From the first line to the last, output the records exactly and drop any images.

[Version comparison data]
::::::::

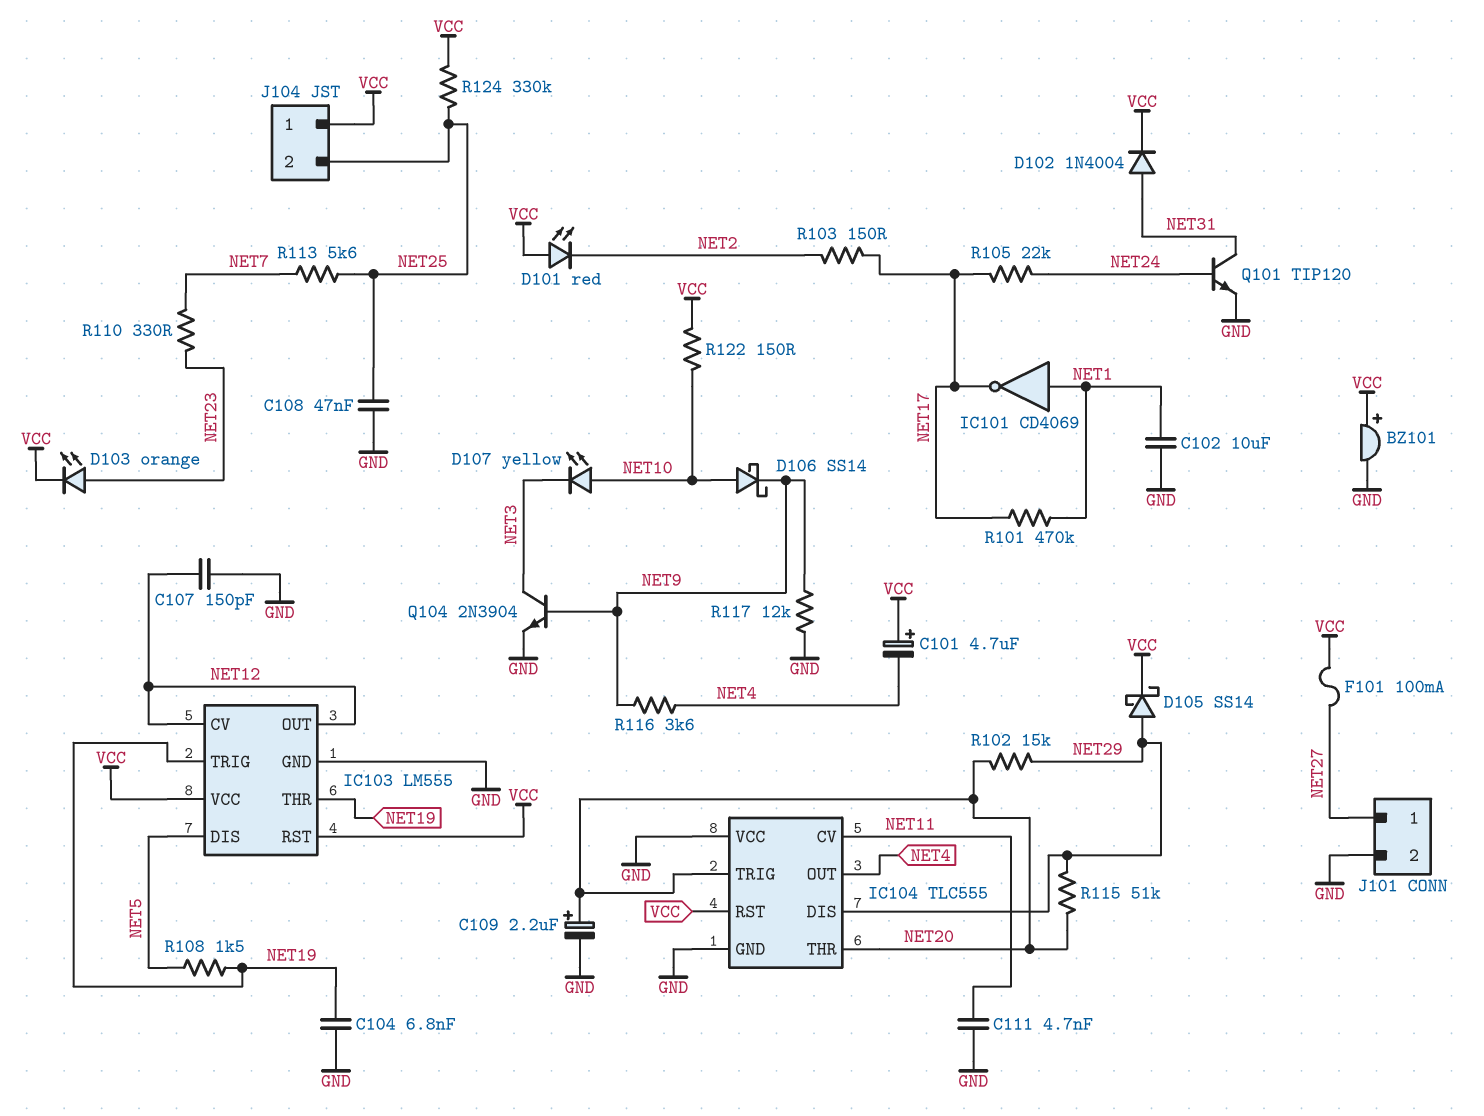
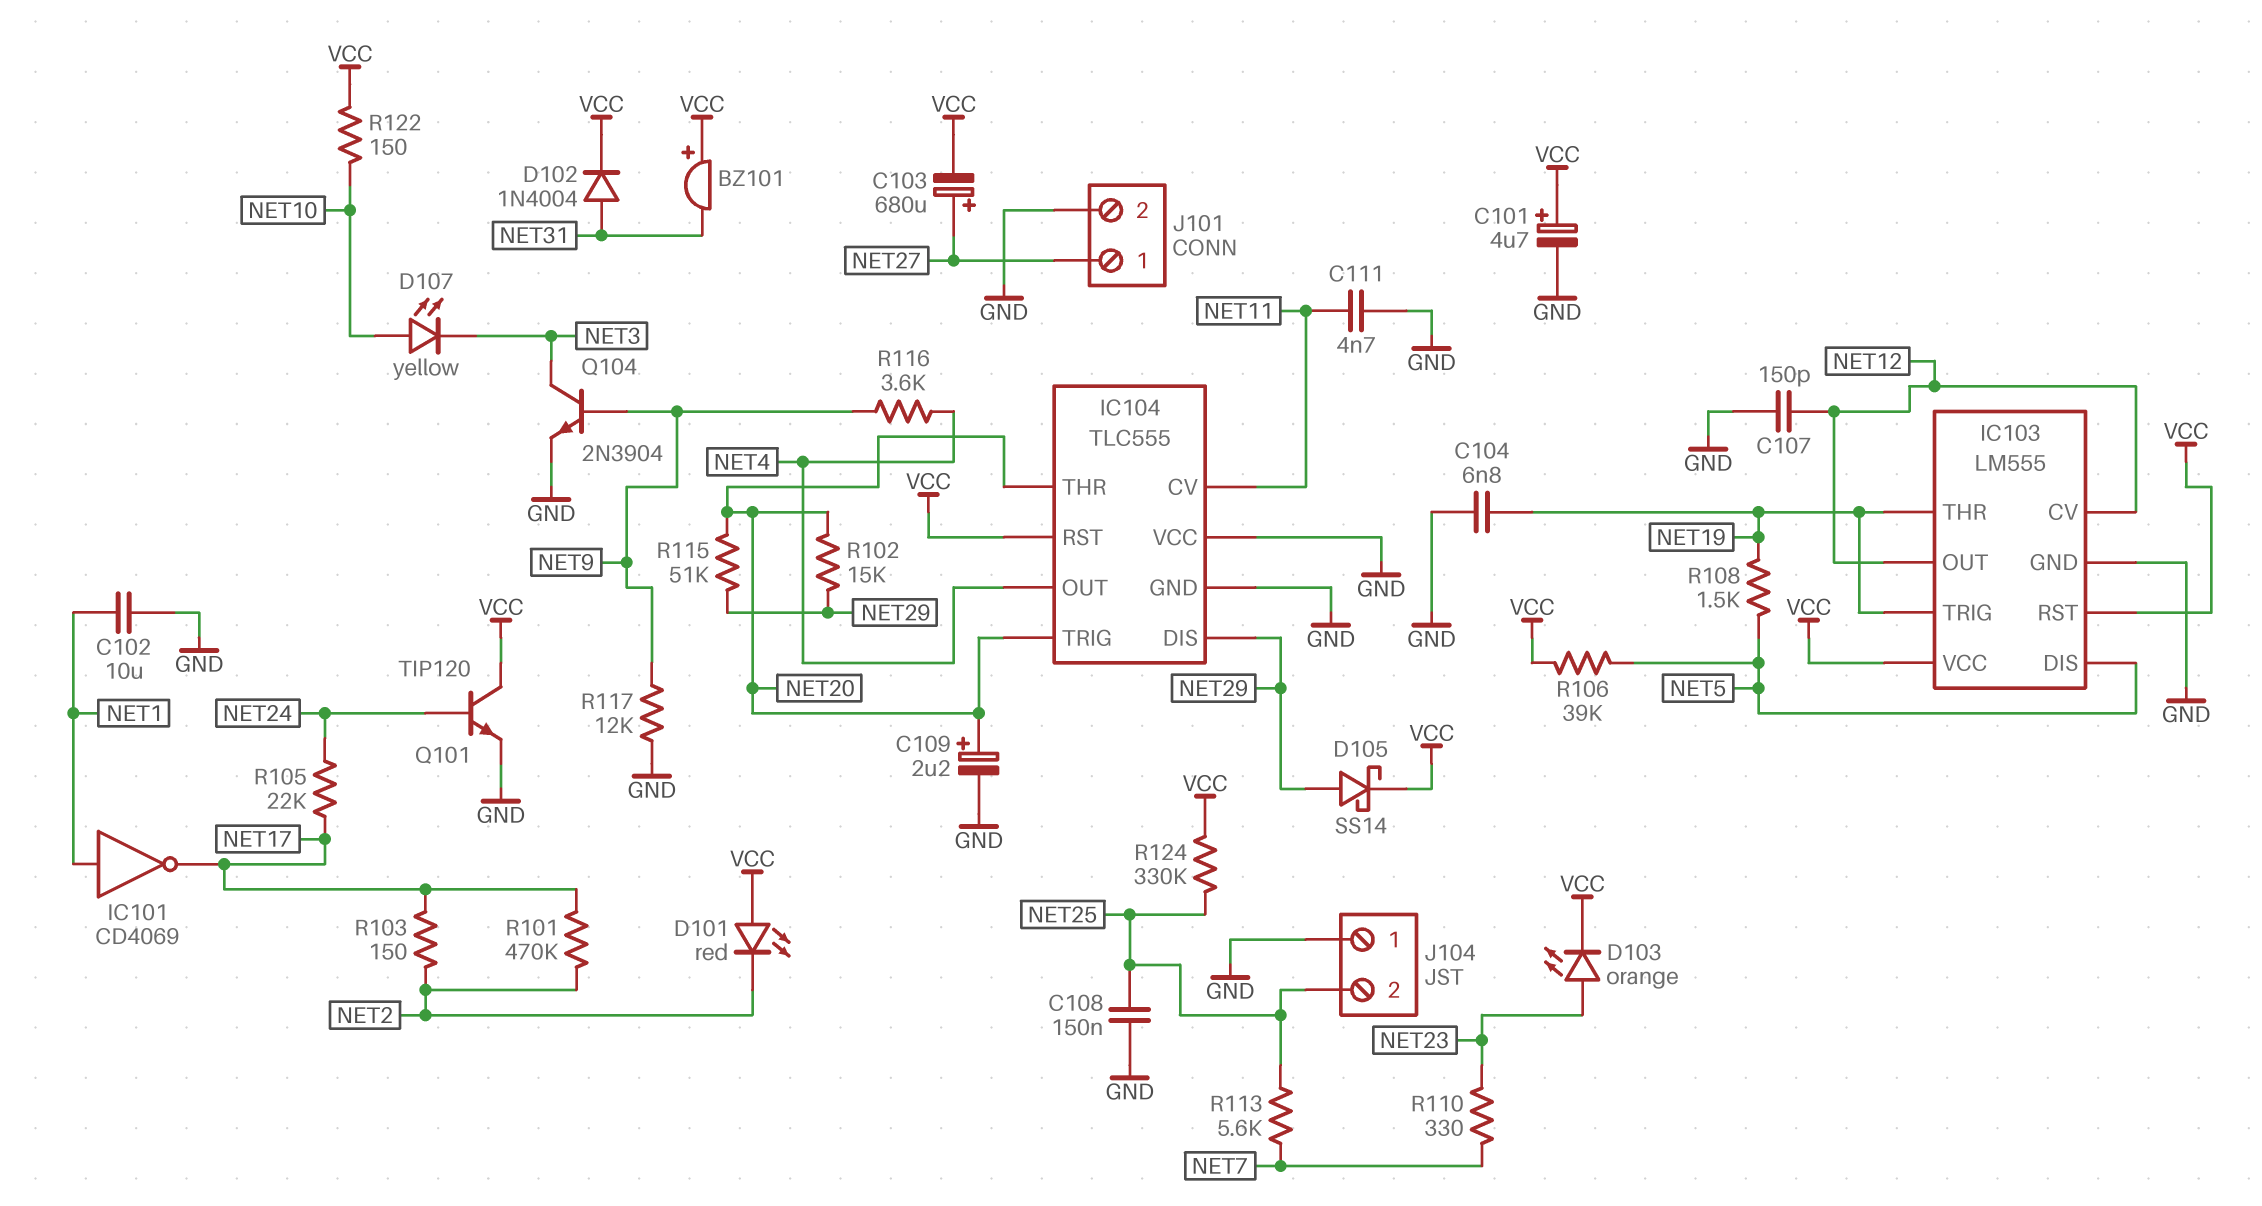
BZ101: buzzer (plus VCC, minus GND) -> buzzer (plus VCC, minus NET31)
C101: 4.7uF (plus VCC, minus NET4) -> 4.7uF (plus VCC, minus GND)
C103: none -> 680uF (plus NET27, minus VCC)
C108: 47nF (GND, NET25) -> 150nF (GND, NET25)
D106: schottky SS14 (A NET10, K NET9) -> none
F101: 100mA (NET27, VCC) -> none
J104 pin 1: VCC -> GND
Q101: NPN TIP120 (B NET24, C NET31, E GND) -> NPN TIP120 (B NET24, C VCC, E GND)
R101: 470k (NET1, NET17) -> 470k (NET2, NET17)
R106: none -> 39k (NET5, VCC)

::::::::

#### Problem solution
BZ101: buzzer (plus VCC, minus GND) -> buzzer (plus VCC, minus NET31)
C101: 4.7uF (plus VCC, minus NET4) -> 4.7uF (plus VCC, minus GND)
C103: none -> 680uF (plus NET27, minus VCC)
C108: 47nF (GND, NET25) -> 150nF (GND, NET25)
D106: schottky SS14 (A NET10, K NET9) -> none
F101: 100mA (NET27, VCC) -> none
J104 pin 1: VCC -> GND
Q101: NPN TIP120 (B NET24, C NET31, E GND) -> NPN TIP120 (B NET24, C VCC, E GND)
R101: 470k (NET1, NET17) -> 470k (NET2, NET17)
R106: none -> 39k (NET5, VCC)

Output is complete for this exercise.